## Start Data provided

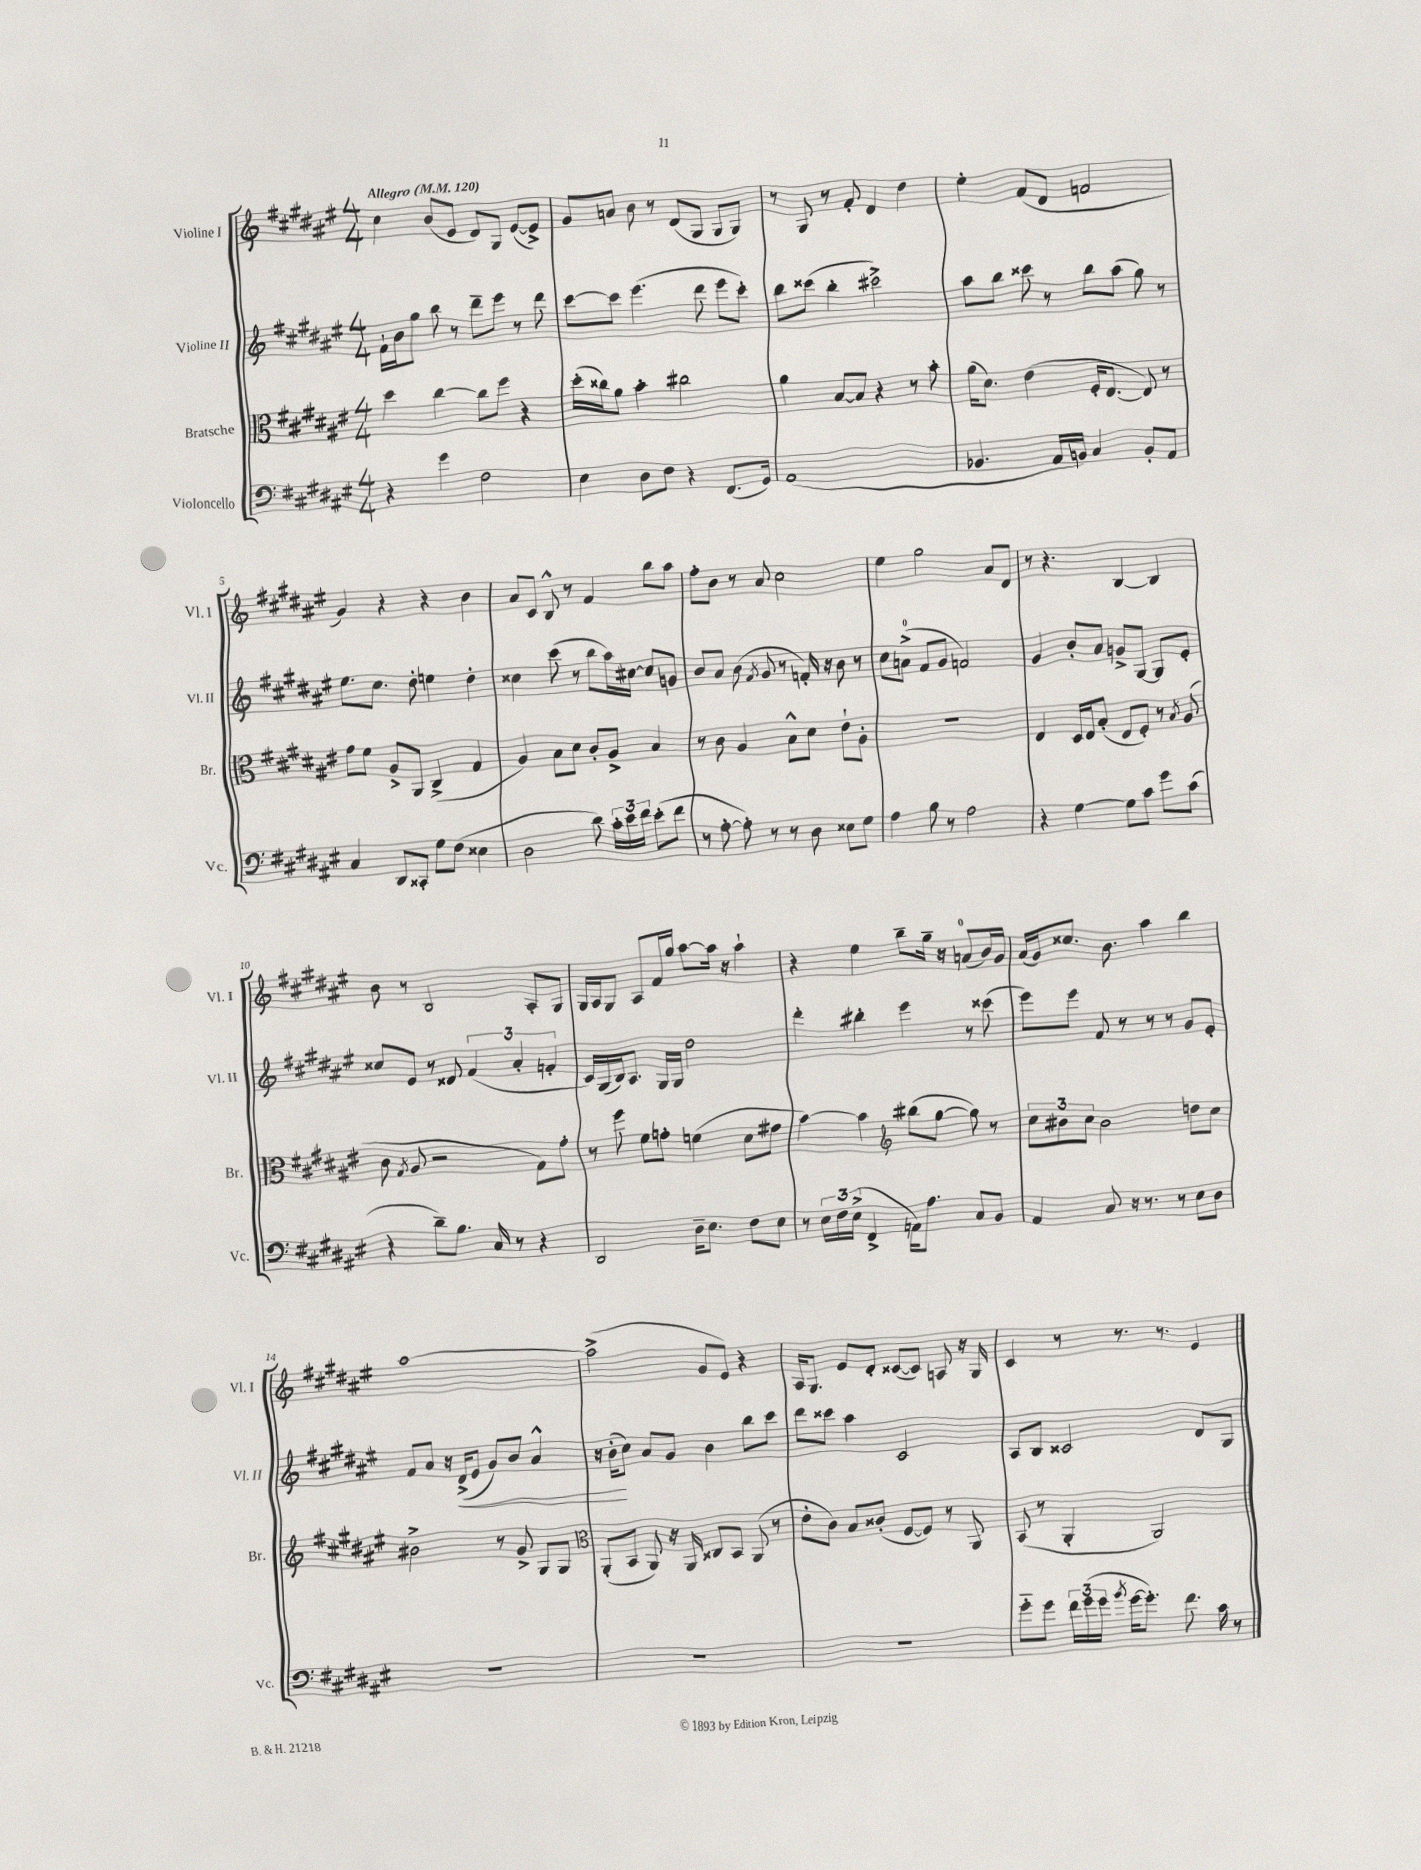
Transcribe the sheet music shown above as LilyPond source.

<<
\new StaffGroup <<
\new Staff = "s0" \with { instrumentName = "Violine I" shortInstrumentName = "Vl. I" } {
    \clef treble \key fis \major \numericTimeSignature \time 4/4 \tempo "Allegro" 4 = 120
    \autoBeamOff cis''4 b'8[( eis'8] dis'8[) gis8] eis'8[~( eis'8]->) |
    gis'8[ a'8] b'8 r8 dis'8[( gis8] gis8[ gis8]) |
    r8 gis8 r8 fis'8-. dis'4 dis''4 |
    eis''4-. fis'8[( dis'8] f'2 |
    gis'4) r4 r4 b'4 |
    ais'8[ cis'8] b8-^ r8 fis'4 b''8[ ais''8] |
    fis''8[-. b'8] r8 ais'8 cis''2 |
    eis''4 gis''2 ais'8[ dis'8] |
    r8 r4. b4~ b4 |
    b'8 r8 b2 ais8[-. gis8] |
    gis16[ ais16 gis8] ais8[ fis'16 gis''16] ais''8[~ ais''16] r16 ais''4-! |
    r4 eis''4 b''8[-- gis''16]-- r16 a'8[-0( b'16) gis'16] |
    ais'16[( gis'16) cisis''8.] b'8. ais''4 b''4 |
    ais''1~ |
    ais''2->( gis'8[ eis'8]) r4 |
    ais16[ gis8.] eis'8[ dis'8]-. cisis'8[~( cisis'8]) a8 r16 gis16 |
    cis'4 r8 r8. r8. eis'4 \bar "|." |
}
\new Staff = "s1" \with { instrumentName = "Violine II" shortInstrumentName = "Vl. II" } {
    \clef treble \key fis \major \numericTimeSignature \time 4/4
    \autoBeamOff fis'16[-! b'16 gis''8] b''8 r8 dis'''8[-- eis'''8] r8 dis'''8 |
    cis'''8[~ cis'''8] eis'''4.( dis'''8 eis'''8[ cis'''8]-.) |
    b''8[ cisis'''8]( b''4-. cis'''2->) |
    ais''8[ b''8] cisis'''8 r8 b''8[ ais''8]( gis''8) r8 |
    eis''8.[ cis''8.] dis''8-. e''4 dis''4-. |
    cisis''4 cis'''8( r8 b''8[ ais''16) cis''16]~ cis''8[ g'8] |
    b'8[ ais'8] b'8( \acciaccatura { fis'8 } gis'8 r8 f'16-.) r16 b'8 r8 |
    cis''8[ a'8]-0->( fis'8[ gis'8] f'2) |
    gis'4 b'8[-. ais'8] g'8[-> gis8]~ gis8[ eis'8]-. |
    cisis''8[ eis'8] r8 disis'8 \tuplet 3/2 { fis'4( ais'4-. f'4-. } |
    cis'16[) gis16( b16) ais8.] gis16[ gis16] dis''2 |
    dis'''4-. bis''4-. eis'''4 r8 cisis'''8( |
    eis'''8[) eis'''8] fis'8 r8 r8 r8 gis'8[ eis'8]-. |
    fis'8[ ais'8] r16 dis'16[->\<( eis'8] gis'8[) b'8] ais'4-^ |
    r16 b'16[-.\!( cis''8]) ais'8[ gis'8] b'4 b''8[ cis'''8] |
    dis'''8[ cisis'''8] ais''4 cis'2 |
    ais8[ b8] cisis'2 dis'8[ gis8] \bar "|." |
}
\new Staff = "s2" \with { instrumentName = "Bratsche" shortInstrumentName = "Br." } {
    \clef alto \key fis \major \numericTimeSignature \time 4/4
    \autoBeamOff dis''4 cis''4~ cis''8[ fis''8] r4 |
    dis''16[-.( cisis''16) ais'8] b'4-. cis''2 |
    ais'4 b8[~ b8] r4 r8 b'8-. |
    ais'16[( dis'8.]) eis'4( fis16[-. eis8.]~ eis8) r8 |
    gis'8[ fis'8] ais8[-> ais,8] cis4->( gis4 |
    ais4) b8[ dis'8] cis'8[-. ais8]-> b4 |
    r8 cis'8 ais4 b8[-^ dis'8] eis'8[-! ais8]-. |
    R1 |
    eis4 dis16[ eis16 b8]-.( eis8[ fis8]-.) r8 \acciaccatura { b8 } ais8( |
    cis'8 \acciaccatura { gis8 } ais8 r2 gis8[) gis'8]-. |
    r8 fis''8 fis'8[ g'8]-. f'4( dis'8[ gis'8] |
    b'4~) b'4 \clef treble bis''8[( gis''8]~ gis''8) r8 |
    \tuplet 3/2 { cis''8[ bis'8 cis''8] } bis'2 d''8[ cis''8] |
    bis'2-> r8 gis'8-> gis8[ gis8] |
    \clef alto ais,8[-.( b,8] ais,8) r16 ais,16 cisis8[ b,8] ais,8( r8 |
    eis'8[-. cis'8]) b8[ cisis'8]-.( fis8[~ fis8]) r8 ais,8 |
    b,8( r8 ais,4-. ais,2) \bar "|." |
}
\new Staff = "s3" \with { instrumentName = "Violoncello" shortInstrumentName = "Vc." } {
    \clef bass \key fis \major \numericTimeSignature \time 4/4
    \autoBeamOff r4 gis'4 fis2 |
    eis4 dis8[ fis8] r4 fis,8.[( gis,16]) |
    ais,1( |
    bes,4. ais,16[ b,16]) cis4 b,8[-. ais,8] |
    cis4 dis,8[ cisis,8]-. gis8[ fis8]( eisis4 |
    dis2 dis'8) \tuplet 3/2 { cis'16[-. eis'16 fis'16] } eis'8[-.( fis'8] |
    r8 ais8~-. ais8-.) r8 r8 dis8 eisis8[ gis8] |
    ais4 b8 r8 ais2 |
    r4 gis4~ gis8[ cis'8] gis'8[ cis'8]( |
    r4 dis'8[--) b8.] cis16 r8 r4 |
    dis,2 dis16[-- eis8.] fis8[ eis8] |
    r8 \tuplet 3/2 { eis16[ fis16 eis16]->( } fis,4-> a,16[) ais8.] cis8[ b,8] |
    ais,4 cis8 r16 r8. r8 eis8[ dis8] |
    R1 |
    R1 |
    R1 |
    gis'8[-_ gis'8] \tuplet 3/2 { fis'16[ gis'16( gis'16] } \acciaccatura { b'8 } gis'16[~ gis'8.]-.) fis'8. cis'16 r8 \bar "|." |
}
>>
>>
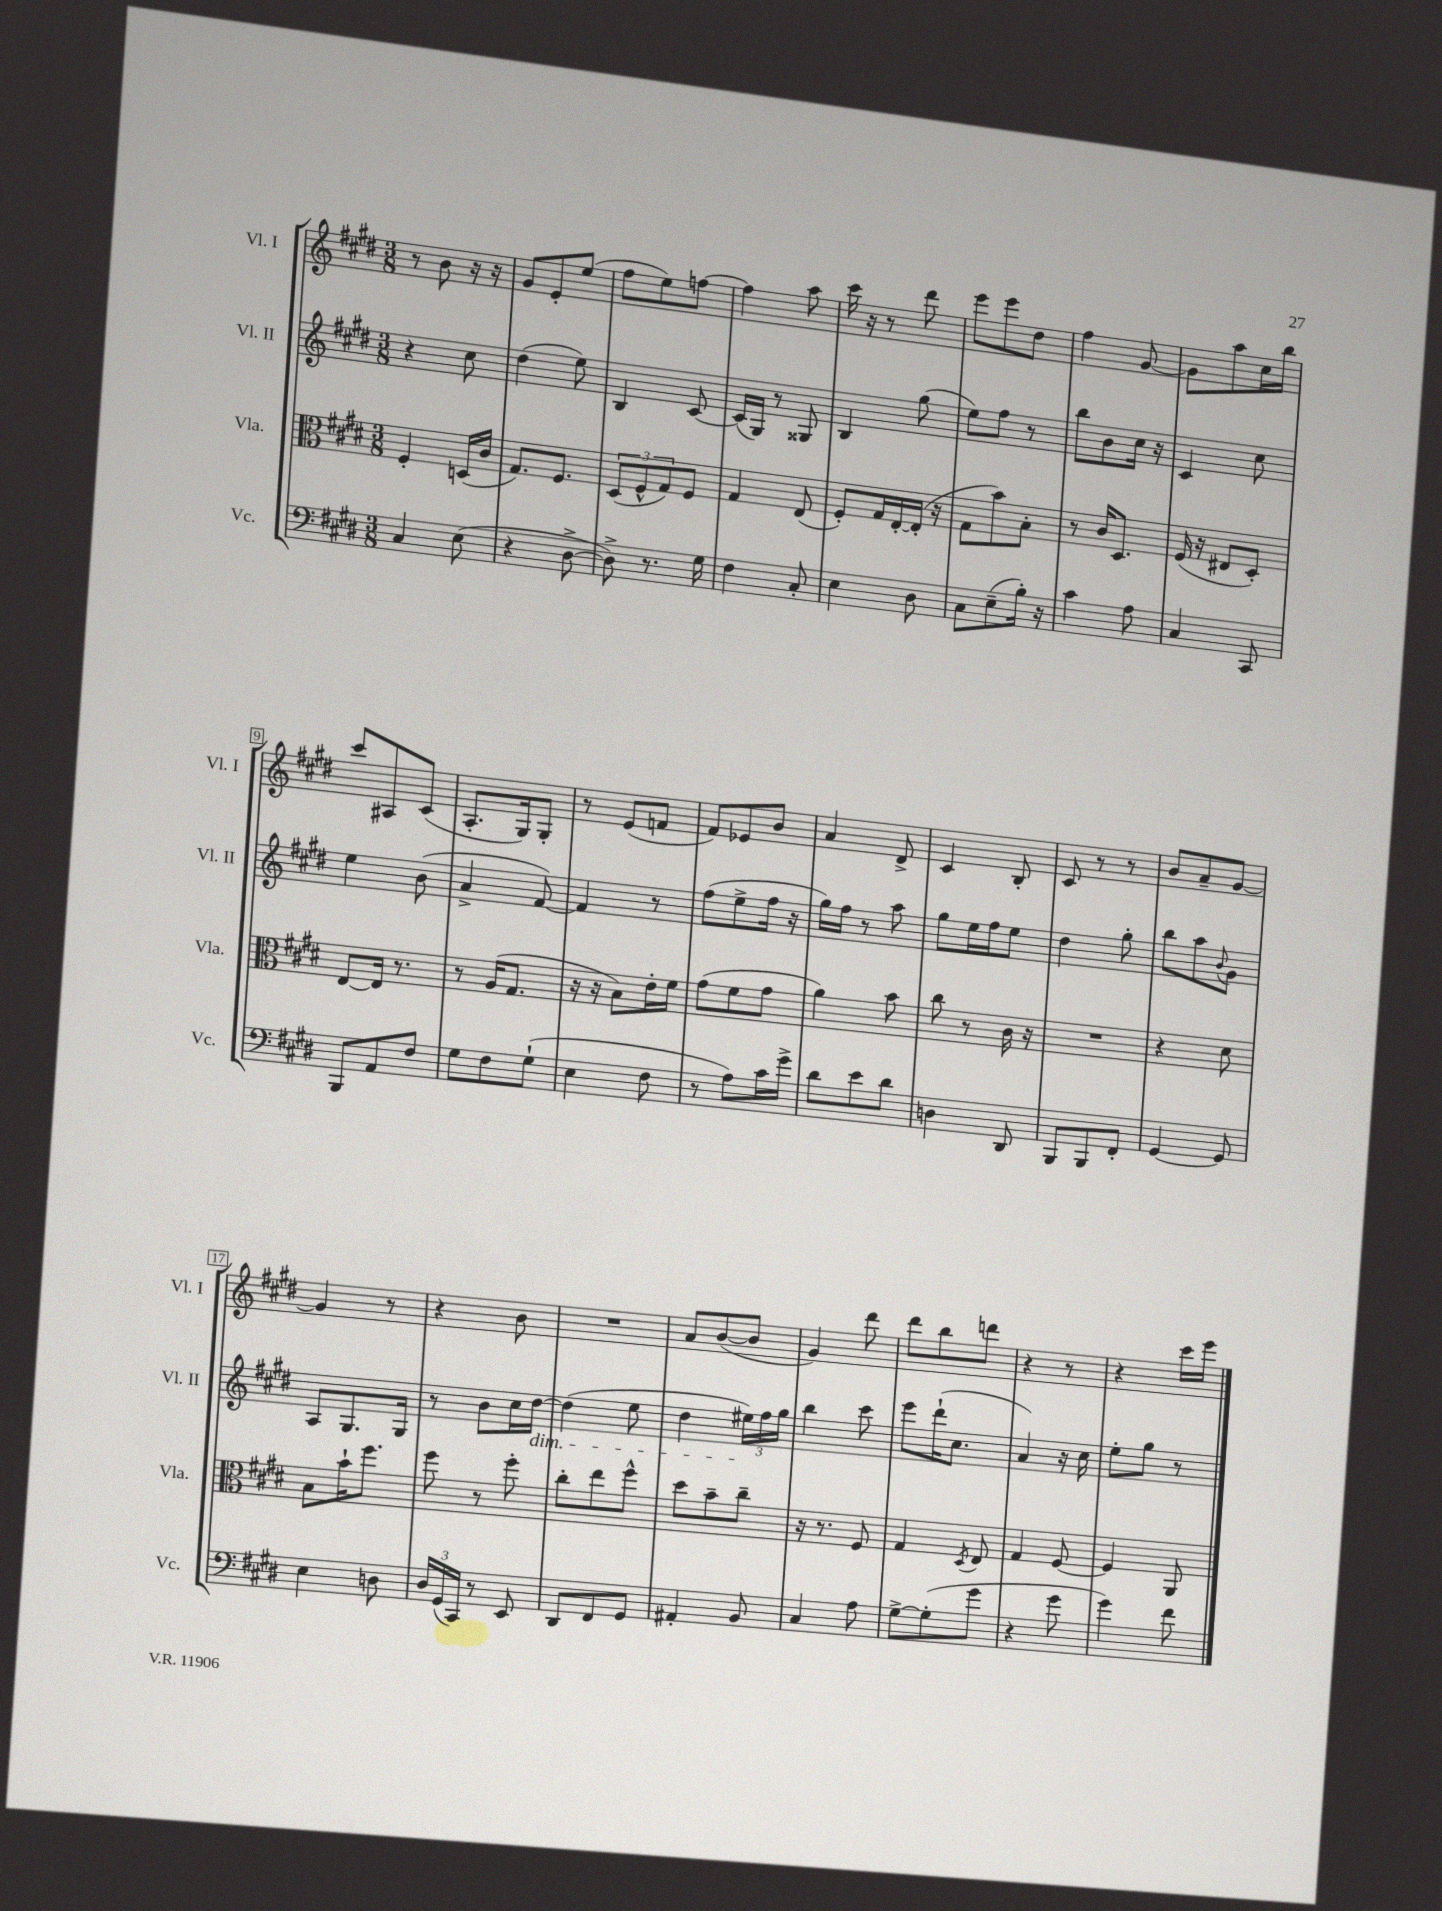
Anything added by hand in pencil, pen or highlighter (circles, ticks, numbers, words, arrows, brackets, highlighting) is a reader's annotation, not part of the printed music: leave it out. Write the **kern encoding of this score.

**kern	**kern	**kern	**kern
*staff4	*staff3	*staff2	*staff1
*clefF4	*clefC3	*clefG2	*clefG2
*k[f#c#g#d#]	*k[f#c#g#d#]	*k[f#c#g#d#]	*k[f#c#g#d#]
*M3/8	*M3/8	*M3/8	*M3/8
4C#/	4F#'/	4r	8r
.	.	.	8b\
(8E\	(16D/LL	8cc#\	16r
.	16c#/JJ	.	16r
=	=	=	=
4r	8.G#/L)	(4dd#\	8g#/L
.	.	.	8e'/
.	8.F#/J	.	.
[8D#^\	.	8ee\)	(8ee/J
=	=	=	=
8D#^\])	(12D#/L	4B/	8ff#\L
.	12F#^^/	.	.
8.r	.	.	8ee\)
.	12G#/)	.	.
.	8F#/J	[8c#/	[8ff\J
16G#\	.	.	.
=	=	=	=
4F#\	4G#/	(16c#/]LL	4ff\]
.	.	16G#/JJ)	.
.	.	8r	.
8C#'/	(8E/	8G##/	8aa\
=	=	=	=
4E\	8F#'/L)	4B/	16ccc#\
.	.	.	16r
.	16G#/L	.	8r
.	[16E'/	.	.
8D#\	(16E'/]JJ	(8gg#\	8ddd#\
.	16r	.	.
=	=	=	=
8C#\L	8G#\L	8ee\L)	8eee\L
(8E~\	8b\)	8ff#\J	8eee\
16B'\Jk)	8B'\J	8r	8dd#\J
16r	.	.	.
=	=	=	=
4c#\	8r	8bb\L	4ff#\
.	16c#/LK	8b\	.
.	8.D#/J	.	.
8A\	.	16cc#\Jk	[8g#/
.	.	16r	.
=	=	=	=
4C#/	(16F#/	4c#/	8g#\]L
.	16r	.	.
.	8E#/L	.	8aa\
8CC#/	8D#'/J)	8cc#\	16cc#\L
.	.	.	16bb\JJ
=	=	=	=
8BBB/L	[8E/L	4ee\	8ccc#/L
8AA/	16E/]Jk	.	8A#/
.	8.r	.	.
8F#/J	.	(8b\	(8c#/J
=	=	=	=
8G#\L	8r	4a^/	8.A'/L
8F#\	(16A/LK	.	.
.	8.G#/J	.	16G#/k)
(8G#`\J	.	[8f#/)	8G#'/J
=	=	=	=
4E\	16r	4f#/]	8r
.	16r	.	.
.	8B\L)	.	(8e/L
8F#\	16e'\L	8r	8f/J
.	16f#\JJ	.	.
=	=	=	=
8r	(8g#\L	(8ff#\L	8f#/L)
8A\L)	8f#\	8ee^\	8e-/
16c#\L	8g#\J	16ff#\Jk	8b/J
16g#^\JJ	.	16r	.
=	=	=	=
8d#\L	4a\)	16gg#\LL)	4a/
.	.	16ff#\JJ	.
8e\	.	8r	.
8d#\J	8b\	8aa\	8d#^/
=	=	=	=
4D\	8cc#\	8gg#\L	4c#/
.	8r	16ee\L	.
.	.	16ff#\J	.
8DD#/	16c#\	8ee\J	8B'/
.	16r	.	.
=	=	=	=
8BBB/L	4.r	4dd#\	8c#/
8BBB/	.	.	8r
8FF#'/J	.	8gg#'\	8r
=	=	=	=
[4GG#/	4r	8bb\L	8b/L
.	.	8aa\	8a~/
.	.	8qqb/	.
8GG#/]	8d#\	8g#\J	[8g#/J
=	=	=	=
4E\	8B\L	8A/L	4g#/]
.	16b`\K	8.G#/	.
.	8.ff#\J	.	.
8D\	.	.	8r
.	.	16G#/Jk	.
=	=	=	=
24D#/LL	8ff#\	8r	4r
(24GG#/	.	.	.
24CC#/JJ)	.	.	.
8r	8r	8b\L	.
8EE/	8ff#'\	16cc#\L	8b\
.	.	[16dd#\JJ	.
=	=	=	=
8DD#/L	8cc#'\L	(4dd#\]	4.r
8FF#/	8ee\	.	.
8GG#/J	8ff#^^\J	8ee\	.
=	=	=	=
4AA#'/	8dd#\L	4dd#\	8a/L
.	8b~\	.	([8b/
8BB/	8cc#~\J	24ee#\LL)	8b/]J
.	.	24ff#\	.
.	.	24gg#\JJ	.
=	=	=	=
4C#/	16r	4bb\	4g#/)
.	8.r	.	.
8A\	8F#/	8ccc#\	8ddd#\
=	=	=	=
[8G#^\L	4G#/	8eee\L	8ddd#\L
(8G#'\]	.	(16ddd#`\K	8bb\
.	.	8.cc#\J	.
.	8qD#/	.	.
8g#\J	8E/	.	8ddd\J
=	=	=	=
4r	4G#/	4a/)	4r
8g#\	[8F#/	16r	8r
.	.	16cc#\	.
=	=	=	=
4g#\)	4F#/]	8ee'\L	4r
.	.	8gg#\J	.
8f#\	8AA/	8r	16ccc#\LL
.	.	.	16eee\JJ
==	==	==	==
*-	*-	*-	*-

## End Data provided

== Exercise details ==
Locate every line in the entries above that contains the string "shortInstrumentName", and copy each of those lines in full.

== Completed exercise ==
\new Staff = "s0" \with { instrumentName = "Violine I" shortInstrumentName = "Vl. I" } {
\new Staff = "s1" \with { instrumentName = "Violine II" shortInstrumentName = "Vl. II" } {
\new Staff = "s2" \with { instrumentName = "Bratsche" shortInstrumentName = "Br." } {
\new Staff = "s3" \with { instrumentName = "Violoncello" shortInstrumentName = "Vc." } {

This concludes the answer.